┌─ RECORDS

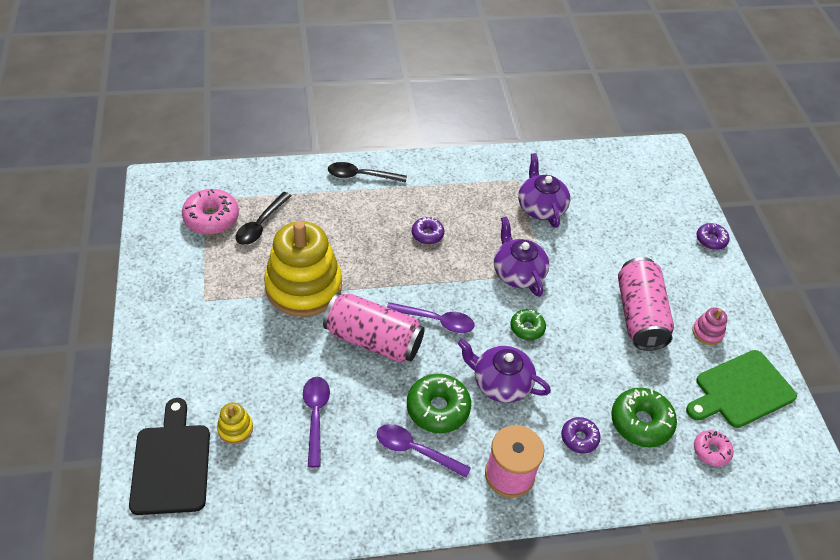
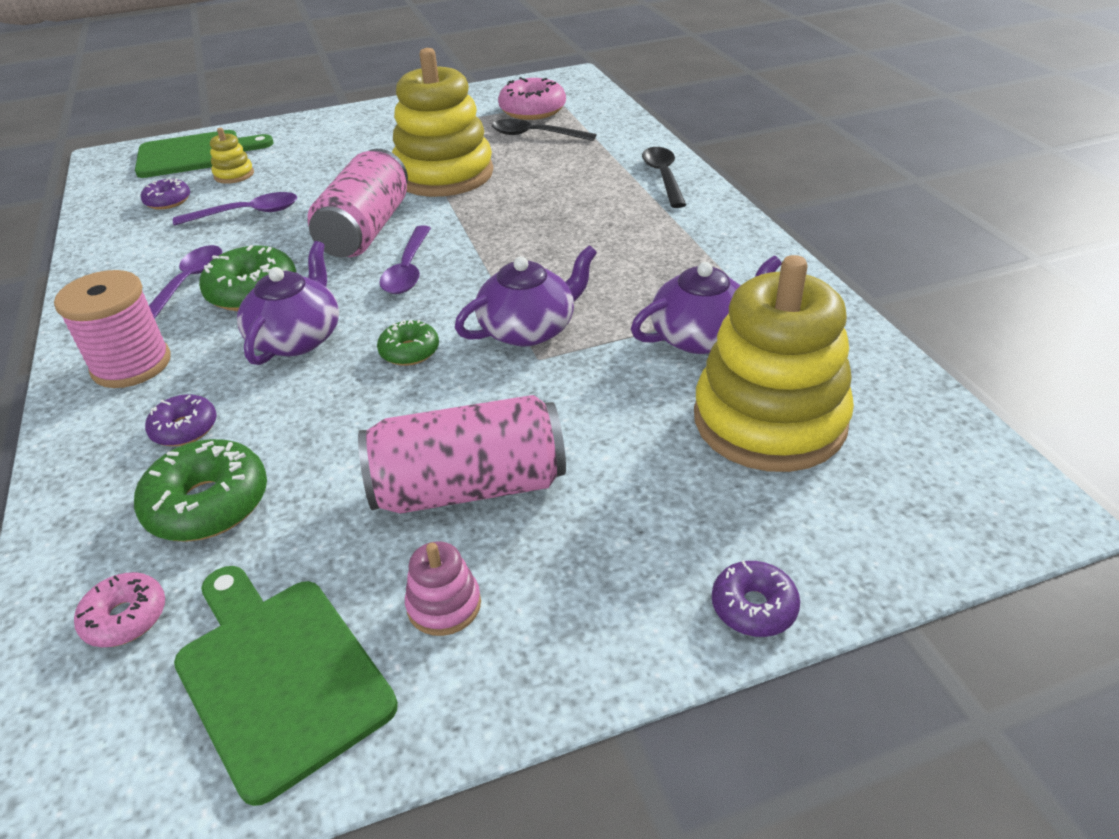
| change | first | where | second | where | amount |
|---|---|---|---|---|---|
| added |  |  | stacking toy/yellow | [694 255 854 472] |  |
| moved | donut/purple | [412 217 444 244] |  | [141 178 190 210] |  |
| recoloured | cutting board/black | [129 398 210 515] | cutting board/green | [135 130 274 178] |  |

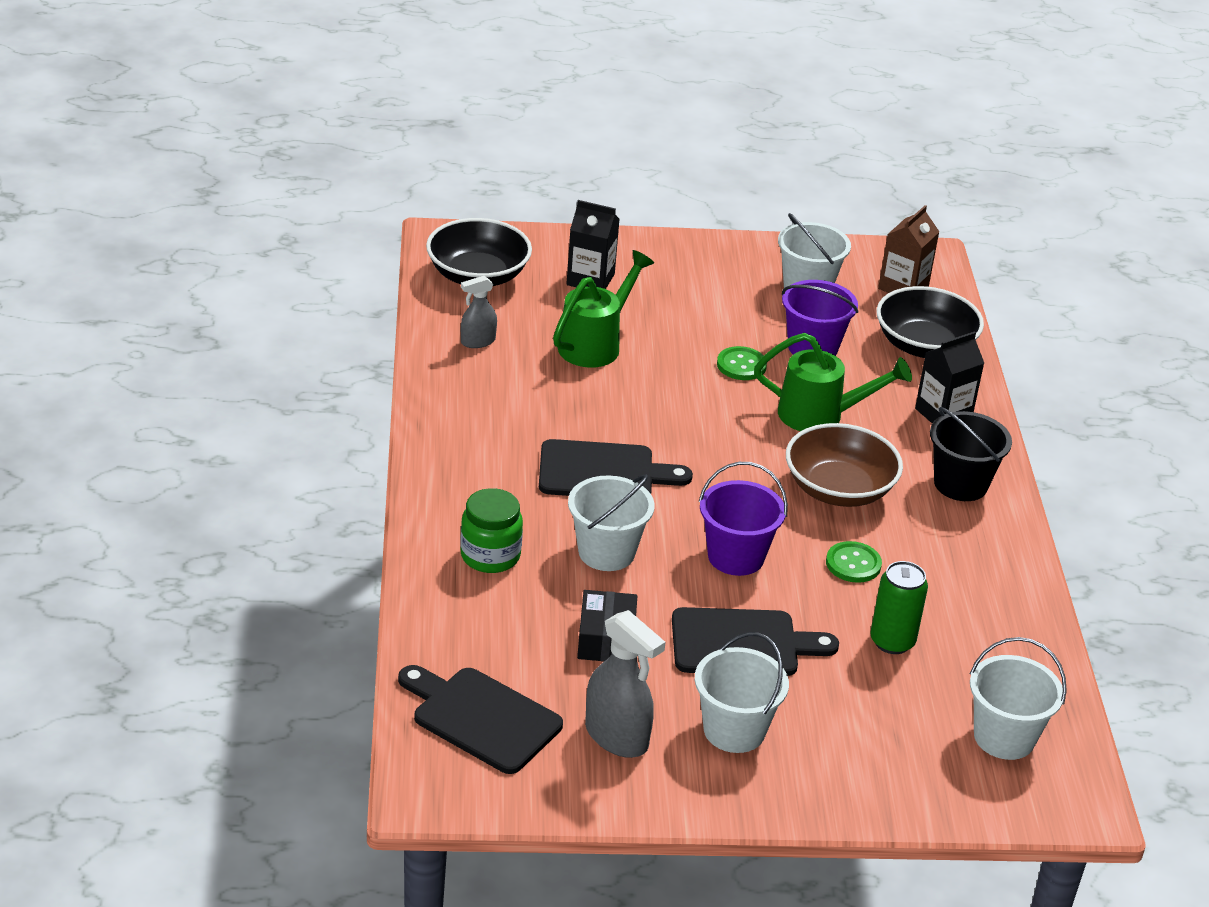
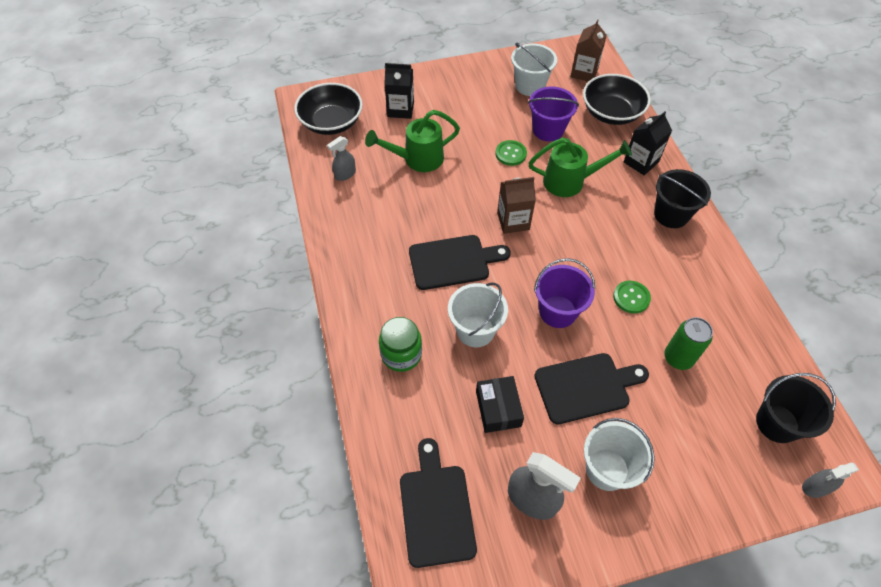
| change | first | where | second | where | amount |
|---|---|---|---|---|---|
| removed | bowl/brown | [786 423 903 507] |  |  |  |
| added |  |  | carton/brown | [497 177 536 234] |  |
| added |  |  | spray bottle/grey | [802 463 859 498] |  |
| recoloured | bucket/white | [970 637 1067 760] | bucket/black | [756 373 836 443] |  |
| turned | cutting board/black | [398 665 563 774] |  | [400 438 477 568] | 60 degrees clockwise |
| turned | watering can/green | [553 250 654 368] |  | [365 110 460 172] | 135 degrees counterclockwise |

└─

■ **THE TASK**
Copy out the listing above in full and leave out its pictures.

■ **EXERCISE RESPONSE**
| change | first | where | second | where | amount |
|---|---|---|---|---|---|
| added |  |  | stacking toy/yellow | [694 255 854 472] |  |
| moved | donut/purple | [412 217 444 244] |  | [141 178 190 210] |  |
| recoloured | cutting board/black | [129 398 210 515] | cutting board/green | [135 130 274 178] |  |

| change | first | where | second | where | amount |
|---|---|---|---|---|---|
| removed | bowl/brown | [786 423 903 507] |  |  |  |
| added |  |  | carton/brown | [497 177 536 234] |  |
| added |  |  | spray bottle/grey | [802 463 859 498] |  |
| recoloured | bucket/white | [970 637 1067 760] | bucket/black | [756 373 836 443] |  |
| turned | cutting board/black | [398 665 563 774] |  | [400 438 477 568] | 60 degrees clockwise |
| turned | watering can/green | [553 250 654 368] |  | [365 110 460 172] | 135 degrees counterclockwise |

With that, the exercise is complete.